AIM OF THE TASK: How many lines in the rows below contain the string "acciaccatura", with case counting? Give only the number.

EXERCISE DATA:
#####

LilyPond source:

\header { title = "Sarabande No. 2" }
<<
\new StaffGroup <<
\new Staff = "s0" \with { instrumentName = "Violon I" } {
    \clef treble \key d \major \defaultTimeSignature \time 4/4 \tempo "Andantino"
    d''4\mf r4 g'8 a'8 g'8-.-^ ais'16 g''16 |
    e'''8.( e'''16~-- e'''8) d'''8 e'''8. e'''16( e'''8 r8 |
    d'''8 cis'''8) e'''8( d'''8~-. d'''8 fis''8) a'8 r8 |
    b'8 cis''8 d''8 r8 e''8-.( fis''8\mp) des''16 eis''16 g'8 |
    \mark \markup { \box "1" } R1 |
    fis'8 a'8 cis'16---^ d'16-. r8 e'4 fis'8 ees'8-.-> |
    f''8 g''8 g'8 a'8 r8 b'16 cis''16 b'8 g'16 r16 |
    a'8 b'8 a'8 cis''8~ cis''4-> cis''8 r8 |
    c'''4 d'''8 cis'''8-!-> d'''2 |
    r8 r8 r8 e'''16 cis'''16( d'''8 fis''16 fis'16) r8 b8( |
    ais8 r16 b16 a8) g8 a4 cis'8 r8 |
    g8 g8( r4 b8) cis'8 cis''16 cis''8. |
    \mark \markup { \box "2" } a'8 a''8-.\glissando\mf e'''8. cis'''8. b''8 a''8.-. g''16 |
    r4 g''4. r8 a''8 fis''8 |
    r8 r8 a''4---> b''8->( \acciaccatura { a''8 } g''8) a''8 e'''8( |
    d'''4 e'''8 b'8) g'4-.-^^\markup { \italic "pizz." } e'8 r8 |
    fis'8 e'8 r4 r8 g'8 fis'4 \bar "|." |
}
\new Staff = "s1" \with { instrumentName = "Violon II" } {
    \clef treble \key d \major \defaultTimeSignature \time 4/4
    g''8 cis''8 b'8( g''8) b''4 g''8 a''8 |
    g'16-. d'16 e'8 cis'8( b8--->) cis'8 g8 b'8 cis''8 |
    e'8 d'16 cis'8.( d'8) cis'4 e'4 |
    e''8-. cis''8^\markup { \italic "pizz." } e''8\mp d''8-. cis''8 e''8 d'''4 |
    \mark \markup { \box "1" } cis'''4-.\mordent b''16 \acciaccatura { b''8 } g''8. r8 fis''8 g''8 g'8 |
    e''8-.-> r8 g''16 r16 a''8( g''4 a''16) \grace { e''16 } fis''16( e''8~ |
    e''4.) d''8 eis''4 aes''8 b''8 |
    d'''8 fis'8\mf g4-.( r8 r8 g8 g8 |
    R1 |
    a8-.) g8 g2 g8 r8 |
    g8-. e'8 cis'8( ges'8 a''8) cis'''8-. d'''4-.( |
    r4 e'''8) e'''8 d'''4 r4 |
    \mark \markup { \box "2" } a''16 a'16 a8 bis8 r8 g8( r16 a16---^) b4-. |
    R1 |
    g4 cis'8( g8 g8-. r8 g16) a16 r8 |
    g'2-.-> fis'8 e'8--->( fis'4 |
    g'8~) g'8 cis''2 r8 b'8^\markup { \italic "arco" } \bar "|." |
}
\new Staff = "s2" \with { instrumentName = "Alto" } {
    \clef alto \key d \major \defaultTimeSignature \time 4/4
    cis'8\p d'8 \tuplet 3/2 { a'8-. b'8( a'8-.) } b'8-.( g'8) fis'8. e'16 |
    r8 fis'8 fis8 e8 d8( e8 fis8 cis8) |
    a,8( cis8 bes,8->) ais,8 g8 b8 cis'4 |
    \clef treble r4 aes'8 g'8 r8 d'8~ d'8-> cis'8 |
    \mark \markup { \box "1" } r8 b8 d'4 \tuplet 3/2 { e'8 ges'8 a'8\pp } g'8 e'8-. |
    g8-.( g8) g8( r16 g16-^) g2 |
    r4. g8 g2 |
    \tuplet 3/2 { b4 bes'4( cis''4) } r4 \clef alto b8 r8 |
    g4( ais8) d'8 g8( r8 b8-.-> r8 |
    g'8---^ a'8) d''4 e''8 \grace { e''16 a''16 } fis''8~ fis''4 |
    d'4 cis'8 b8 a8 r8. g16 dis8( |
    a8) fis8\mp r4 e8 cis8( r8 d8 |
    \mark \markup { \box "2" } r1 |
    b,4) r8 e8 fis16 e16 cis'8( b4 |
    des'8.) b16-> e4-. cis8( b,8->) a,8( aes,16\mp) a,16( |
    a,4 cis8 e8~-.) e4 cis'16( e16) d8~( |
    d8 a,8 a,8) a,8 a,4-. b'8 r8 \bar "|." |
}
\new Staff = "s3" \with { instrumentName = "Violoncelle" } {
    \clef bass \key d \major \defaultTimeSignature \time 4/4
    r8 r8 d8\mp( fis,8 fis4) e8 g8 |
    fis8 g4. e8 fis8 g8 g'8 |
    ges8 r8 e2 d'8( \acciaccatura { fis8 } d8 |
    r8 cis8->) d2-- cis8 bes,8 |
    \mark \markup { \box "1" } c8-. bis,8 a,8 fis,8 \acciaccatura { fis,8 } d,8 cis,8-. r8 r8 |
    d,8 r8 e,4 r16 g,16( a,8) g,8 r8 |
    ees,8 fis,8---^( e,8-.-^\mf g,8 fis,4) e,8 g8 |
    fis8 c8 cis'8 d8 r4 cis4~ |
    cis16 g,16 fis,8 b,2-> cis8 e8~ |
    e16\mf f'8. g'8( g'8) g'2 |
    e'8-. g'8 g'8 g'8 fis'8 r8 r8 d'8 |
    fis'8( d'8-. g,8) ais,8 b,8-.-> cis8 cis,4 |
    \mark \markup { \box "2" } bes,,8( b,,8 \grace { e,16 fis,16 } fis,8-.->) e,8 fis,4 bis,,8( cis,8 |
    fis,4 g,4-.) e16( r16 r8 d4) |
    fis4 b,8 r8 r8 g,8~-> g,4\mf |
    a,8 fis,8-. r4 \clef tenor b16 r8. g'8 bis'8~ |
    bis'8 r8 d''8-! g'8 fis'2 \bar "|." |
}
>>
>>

#####

RESPONSE BELOW: 4